» **Work task**
Where the records below show the word "switch" in a line, please copy that line.

++++ Data excerpts ++++

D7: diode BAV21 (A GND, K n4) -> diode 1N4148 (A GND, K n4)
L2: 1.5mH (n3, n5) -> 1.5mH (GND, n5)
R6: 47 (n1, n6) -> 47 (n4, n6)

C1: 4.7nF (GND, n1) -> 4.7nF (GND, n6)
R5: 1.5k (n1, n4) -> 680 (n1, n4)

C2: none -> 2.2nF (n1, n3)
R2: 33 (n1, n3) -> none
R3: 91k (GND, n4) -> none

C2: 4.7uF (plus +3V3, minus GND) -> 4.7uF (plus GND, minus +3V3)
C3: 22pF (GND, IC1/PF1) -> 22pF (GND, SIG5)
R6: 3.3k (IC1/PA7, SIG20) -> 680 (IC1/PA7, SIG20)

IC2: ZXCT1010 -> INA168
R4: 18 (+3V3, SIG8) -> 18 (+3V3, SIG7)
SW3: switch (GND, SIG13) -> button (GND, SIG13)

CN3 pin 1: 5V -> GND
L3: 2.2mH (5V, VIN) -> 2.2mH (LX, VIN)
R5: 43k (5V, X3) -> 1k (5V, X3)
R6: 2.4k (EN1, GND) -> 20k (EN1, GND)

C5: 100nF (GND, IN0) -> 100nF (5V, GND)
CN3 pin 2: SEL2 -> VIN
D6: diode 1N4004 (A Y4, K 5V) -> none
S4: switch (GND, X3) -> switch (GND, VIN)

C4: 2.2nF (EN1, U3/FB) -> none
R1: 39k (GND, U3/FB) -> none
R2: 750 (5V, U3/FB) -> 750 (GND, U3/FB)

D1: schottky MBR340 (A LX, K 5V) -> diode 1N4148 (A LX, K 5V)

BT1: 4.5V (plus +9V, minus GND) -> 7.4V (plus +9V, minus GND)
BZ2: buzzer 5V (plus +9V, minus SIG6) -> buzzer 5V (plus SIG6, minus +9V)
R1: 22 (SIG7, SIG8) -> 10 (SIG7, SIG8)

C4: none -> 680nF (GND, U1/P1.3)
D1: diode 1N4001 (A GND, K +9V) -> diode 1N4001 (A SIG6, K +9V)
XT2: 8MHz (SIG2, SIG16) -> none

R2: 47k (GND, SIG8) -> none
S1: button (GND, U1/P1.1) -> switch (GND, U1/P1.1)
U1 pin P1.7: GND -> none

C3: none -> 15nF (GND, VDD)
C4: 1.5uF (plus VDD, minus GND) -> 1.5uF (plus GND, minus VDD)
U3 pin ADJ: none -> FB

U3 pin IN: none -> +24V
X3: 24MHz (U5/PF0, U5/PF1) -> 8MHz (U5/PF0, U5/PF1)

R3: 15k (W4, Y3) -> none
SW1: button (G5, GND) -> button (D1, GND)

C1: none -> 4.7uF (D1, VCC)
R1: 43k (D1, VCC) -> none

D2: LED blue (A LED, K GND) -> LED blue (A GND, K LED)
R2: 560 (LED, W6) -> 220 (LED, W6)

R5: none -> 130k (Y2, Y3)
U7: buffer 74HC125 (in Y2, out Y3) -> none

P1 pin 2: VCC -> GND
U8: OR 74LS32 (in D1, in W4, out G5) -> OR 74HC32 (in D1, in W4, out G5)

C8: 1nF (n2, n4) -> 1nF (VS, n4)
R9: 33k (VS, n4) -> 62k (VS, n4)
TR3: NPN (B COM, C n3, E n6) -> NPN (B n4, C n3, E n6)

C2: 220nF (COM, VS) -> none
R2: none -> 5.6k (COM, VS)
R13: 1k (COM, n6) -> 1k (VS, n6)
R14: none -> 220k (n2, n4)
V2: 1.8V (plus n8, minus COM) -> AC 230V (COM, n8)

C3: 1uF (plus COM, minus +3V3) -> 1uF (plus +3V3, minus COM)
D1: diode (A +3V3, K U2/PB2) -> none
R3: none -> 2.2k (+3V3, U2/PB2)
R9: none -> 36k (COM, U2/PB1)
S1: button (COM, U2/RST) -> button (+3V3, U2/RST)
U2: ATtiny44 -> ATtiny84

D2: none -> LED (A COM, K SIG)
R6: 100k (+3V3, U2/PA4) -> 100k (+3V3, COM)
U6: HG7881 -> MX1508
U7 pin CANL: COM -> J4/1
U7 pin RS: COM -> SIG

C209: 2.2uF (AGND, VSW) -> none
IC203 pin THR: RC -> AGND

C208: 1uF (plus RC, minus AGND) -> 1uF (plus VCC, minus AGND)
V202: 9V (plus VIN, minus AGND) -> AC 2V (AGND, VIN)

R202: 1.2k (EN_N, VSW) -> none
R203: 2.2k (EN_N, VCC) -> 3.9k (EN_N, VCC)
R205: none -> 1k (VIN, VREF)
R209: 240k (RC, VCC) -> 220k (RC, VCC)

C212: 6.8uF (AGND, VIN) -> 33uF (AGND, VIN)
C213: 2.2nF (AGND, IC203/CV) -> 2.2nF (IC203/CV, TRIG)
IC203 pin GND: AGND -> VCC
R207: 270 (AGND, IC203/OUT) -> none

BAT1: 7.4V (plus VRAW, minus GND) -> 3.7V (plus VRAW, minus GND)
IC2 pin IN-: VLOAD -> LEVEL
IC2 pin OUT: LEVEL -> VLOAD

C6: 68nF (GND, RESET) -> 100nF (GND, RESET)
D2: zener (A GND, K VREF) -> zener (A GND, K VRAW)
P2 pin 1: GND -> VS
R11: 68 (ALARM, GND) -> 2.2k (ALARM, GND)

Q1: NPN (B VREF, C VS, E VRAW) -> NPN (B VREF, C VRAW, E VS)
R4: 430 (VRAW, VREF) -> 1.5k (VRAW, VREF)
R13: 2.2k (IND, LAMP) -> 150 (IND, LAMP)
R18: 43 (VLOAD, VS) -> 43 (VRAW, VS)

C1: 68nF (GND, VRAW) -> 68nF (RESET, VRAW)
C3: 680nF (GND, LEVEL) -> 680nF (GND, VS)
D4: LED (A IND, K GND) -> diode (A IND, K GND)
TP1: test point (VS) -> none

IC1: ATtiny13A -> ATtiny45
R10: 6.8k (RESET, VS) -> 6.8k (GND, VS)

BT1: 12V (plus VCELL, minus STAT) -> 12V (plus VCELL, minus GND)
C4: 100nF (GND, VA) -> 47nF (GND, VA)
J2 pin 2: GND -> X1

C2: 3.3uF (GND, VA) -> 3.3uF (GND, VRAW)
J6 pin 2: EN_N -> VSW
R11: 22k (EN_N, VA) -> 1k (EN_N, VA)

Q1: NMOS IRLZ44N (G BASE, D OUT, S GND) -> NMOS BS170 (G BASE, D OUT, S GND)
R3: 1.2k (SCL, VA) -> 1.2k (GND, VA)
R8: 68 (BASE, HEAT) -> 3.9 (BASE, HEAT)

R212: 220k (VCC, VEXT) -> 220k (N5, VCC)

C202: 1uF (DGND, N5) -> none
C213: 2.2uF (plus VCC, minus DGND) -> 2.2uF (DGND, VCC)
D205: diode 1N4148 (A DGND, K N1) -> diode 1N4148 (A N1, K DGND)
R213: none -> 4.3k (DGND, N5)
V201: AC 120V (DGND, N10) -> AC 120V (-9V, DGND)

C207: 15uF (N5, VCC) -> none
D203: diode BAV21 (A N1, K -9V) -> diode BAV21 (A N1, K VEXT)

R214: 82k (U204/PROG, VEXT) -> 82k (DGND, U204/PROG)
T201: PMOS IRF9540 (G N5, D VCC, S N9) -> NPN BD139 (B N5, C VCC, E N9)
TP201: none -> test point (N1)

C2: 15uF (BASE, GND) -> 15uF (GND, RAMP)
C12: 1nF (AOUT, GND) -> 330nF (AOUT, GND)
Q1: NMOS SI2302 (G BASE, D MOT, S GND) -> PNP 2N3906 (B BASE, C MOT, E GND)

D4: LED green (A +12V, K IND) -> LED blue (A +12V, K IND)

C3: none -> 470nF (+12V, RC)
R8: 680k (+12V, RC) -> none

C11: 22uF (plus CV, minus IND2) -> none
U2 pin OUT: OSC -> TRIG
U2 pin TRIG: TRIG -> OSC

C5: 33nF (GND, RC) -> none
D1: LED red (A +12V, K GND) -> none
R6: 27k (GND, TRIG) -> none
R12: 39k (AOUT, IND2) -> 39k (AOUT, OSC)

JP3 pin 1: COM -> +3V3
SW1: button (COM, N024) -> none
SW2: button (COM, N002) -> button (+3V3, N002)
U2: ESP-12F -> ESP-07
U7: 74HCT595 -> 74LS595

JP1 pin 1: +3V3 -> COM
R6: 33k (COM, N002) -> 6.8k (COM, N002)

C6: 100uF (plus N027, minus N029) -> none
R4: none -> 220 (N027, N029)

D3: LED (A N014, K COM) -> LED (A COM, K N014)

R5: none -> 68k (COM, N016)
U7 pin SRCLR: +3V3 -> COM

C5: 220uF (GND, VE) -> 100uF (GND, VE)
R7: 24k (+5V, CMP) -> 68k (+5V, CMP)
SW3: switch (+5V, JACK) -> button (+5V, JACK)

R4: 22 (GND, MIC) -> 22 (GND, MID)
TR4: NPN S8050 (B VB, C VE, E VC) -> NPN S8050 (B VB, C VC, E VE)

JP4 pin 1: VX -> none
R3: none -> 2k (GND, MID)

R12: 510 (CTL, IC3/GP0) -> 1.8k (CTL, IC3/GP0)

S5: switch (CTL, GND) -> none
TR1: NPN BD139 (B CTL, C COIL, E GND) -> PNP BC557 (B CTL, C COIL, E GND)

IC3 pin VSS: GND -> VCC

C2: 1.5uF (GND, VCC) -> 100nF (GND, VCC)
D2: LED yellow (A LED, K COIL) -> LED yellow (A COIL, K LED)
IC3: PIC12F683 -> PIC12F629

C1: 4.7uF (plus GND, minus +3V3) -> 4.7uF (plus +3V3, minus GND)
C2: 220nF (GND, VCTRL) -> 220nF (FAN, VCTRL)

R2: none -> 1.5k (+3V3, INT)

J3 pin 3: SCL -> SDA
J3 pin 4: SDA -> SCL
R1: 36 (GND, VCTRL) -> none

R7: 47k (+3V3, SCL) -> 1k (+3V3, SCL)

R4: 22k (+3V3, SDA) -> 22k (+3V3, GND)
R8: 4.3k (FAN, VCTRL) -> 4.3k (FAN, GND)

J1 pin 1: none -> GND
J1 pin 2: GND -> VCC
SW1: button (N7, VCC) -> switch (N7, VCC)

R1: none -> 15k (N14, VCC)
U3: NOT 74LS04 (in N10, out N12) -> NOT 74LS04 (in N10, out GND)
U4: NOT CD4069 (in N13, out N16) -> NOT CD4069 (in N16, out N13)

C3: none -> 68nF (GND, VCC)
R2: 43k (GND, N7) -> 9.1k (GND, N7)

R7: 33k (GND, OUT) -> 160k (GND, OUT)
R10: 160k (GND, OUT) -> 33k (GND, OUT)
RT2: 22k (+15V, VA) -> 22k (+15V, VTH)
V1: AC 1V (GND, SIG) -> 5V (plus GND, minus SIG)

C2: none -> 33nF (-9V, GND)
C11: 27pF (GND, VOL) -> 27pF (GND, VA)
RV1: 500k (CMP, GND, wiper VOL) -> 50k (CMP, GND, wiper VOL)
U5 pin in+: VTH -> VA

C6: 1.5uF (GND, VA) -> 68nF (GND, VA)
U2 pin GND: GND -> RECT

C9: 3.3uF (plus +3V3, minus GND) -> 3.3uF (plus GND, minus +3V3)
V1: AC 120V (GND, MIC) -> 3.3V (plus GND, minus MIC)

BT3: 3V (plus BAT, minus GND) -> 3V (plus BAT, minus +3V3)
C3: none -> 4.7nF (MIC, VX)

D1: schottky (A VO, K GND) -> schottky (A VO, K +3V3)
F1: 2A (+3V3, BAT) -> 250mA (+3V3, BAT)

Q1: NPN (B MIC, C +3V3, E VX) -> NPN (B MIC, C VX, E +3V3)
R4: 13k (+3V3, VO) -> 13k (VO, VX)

++++

» **Solution to this problem**
SW3: switch (GND, SIG13) -> button (GND, SIG13)
S4: switch (GND, X3) -> switch (GND, VIN)
S1: button (GND, U1/P1.1) -> switch (GND, U1/P1.1)
SW3: switch (+5V, JACK) -> button (+5V, JACK)
S5: switch (CTL, GND) -> none
SW1: button (N7, VCC) -> switch (N7, VCC)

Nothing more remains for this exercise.